TASK DIRECTIONS: Where an image appears in the data, omit it and reproduce the rest exactly.

EXERCISE DATA:
::::

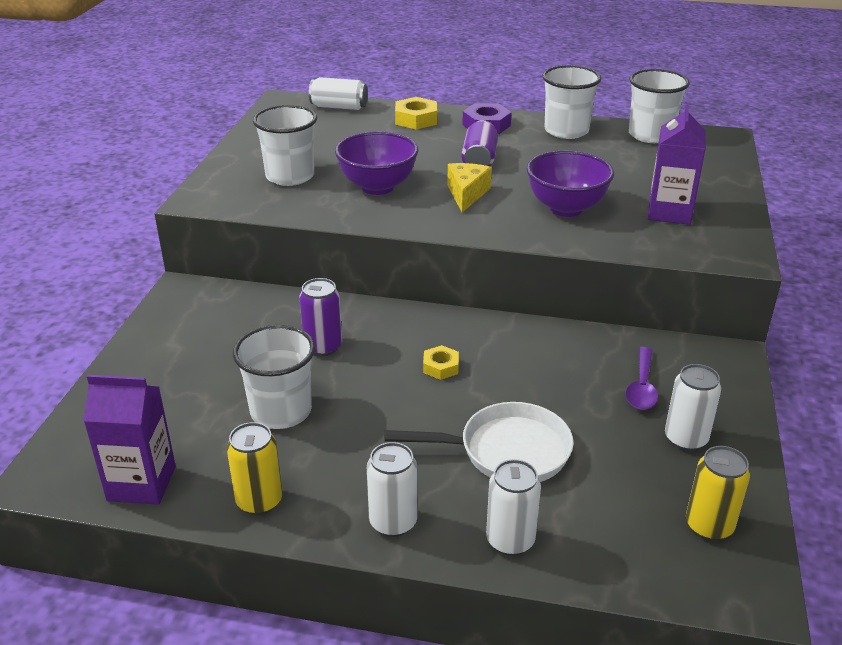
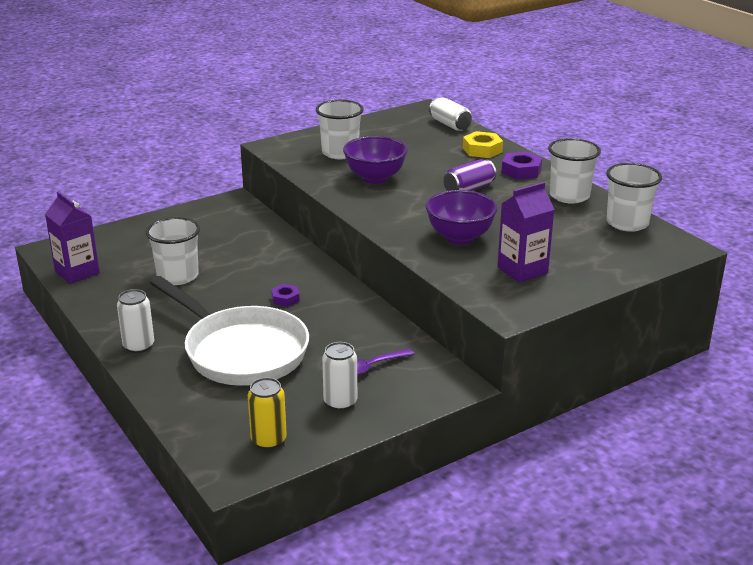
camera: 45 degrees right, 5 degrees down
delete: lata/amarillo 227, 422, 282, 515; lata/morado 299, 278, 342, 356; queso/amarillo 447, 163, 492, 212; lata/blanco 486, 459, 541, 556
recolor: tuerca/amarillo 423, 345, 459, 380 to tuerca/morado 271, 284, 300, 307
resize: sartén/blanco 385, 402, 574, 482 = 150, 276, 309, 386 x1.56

::::

SOLUTION TO THIS PROBLEM:
camera: 45 degrees right, 5 degrees down
delete: lata/amarillo 227, 422, 282, 515; lata/morado 299, 278, 342, 356; queso/amarillo 447, 163, 492, 212; lata/blanco 486, 459, 541, 556
recolor: tuerca/amarillo 423, 345, 459, 380 to tuerca/morado 271, 284, 300, 307
resize: sartén/blanco 385, 402, 574, 482 = 150, 276, 309, 386 x1.56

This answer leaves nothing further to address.